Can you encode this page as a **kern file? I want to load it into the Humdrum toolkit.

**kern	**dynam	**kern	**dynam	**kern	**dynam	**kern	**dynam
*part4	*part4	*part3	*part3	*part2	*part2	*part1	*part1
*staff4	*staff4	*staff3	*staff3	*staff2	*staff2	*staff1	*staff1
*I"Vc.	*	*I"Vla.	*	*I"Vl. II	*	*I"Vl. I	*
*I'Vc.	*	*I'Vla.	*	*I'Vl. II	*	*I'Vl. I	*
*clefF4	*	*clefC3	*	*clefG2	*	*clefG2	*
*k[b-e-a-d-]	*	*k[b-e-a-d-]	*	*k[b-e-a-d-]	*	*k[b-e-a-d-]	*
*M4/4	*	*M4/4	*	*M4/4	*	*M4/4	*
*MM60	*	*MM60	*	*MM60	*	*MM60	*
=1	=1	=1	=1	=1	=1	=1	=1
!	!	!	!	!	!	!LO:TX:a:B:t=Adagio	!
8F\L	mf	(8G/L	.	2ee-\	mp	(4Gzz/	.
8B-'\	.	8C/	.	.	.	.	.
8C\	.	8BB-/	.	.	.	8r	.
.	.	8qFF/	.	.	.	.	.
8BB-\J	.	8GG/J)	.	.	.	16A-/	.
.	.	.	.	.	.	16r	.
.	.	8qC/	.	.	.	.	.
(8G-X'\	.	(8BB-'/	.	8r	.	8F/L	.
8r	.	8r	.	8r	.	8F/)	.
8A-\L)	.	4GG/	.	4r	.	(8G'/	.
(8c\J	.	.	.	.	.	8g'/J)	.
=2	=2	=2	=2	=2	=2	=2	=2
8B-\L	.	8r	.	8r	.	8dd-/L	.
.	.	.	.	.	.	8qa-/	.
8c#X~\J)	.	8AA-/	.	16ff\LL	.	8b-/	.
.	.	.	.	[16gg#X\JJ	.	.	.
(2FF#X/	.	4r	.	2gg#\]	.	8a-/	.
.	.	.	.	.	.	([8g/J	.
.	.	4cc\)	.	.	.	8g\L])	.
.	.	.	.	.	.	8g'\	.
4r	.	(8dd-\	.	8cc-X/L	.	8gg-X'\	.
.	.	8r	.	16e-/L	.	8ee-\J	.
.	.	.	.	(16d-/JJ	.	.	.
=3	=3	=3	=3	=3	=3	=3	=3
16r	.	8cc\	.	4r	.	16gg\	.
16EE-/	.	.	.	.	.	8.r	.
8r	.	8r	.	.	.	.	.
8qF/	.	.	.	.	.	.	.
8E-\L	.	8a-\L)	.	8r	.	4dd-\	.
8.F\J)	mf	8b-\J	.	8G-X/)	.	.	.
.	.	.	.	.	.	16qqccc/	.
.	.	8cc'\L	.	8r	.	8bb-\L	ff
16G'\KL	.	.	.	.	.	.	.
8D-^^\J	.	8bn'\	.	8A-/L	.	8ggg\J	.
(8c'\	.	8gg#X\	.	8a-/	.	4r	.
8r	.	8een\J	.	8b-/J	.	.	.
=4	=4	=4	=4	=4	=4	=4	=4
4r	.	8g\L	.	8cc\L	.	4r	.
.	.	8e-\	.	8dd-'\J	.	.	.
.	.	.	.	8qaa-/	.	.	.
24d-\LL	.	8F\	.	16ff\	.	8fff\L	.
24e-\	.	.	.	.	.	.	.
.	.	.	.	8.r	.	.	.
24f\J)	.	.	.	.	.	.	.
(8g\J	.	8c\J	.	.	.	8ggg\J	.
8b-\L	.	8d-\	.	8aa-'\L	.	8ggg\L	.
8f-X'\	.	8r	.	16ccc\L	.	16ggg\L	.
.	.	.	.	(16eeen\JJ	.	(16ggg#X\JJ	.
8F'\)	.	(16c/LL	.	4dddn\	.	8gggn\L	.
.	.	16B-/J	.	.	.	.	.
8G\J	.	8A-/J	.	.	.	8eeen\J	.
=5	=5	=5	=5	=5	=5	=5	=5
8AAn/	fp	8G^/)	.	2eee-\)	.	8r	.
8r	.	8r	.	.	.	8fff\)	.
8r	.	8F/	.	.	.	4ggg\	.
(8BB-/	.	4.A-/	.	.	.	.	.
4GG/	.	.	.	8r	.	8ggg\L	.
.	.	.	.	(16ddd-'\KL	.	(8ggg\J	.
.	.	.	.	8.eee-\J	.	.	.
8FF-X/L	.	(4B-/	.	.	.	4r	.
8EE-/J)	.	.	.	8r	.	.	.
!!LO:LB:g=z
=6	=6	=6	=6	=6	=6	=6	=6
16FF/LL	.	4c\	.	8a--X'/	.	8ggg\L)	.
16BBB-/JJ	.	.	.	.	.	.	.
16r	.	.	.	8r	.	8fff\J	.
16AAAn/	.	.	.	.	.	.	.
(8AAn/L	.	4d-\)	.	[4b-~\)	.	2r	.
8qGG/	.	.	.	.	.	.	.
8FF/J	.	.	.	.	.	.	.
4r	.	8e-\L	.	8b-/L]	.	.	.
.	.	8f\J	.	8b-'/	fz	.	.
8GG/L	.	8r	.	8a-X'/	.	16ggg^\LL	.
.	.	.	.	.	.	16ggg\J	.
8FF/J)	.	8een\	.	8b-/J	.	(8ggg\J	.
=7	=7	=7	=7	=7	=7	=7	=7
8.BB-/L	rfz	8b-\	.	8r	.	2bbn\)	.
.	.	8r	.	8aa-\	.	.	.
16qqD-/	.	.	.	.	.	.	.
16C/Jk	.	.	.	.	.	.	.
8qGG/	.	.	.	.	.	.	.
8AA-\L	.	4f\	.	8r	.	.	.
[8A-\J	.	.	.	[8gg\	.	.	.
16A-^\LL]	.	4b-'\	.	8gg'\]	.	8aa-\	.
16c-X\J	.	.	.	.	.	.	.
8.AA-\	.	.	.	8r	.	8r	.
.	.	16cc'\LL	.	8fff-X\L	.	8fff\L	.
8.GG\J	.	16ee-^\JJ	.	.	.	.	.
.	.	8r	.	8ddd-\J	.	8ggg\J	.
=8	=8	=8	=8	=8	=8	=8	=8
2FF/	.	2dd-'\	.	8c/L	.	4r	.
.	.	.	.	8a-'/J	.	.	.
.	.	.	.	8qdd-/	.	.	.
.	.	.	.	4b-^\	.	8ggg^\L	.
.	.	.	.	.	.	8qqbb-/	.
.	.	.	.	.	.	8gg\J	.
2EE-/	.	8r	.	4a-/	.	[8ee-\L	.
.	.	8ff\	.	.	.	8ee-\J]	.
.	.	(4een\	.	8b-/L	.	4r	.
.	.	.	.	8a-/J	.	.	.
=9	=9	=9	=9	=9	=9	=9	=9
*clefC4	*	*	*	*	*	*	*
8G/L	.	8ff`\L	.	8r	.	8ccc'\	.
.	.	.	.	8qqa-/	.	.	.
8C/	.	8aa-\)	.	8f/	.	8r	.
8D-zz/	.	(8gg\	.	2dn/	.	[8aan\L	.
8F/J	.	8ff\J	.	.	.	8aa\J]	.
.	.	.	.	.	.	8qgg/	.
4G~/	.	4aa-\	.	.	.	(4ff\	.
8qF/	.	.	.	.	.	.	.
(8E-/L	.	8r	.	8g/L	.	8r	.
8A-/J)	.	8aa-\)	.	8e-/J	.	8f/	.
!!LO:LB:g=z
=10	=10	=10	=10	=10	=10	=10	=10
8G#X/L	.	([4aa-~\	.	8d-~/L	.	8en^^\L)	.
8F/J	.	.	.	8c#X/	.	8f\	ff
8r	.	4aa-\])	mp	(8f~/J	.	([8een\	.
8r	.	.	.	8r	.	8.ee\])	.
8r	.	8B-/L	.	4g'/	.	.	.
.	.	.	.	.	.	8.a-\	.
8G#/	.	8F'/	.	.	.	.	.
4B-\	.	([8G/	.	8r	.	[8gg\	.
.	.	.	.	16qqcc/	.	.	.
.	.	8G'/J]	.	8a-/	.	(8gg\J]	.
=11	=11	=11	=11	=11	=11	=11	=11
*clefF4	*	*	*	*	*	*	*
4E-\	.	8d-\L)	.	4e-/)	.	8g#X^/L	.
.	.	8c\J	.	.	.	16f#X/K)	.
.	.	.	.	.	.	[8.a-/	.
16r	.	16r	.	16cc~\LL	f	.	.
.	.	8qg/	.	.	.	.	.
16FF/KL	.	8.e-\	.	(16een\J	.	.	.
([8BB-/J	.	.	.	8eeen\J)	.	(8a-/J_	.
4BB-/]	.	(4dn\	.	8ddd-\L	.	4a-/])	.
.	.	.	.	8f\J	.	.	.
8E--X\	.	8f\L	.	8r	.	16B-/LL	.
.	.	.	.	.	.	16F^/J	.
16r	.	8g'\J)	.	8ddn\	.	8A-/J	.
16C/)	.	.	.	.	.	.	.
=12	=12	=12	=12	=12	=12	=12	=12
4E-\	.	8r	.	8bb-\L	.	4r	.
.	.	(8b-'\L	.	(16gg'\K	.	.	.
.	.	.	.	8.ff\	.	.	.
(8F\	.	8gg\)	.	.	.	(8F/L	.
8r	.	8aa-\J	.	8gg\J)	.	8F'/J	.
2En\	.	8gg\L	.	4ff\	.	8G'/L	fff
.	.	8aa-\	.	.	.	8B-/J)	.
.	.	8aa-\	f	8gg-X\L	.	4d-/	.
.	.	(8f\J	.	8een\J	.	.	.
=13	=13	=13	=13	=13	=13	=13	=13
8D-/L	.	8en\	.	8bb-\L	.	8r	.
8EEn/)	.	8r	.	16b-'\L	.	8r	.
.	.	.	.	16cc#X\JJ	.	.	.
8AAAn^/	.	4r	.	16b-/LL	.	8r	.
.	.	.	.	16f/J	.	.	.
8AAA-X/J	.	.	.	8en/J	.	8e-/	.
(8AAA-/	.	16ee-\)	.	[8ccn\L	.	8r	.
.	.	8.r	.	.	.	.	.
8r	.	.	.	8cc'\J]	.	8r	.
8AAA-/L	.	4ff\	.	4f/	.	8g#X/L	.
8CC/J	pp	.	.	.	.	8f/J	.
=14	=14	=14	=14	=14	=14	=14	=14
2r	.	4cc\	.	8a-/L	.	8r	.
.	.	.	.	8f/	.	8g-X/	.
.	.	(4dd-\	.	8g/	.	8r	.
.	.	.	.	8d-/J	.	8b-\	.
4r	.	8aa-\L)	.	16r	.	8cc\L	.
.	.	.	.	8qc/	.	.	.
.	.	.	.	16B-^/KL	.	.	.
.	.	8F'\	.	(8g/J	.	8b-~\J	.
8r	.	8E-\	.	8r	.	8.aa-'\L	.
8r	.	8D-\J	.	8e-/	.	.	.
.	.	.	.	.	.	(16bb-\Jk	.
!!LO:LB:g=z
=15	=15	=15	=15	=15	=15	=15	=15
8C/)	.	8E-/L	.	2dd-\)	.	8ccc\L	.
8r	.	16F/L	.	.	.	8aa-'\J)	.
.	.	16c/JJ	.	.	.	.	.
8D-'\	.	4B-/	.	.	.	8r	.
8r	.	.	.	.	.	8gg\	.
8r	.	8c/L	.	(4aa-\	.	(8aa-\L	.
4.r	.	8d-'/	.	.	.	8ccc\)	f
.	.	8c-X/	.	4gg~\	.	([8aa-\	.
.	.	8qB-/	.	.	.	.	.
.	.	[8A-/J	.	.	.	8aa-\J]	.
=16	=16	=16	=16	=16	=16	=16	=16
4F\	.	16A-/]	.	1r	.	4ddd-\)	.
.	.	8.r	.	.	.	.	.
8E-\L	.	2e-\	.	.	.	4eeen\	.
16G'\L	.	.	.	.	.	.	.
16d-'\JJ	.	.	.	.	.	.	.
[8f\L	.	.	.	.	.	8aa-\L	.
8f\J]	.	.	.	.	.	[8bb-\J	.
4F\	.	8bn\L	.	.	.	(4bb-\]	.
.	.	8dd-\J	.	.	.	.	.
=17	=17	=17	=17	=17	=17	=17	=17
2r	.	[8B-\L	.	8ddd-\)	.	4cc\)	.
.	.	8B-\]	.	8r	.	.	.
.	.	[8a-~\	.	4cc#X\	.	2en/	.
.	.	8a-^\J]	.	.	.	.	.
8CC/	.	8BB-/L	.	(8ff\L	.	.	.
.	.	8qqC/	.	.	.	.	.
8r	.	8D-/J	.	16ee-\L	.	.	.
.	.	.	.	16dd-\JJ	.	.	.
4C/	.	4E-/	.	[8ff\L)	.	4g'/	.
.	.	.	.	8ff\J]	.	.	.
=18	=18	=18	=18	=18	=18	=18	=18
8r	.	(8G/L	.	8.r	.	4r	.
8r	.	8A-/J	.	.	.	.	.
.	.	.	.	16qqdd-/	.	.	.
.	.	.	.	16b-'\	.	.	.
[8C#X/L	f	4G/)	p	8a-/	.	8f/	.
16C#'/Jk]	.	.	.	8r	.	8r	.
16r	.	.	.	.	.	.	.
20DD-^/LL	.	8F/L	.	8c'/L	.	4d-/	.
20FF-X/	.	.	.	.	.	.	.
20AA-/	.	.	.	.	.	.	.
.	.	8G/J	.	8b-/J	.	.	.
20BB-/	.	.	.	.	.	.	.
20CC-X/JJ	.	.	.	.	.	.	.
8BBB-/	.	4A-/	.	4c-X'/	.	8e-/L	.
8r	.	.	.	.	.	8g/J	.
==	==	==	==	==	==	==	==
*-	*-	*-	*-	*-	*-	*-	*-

━━━━━━━━━━━━━━━━

▶ _GOAL OF THE EXERCISE_
Pick out every line in the data above that contains the string "kern", and copy each one as it stands.

▶ _FINISHED EXERCISE_
Can you encode this page as a **kern file? I want to load it into the Humdrum toolkit.
**kern	**dynam	**kern	**dynam	**kern	**dynam	**kern	**dynam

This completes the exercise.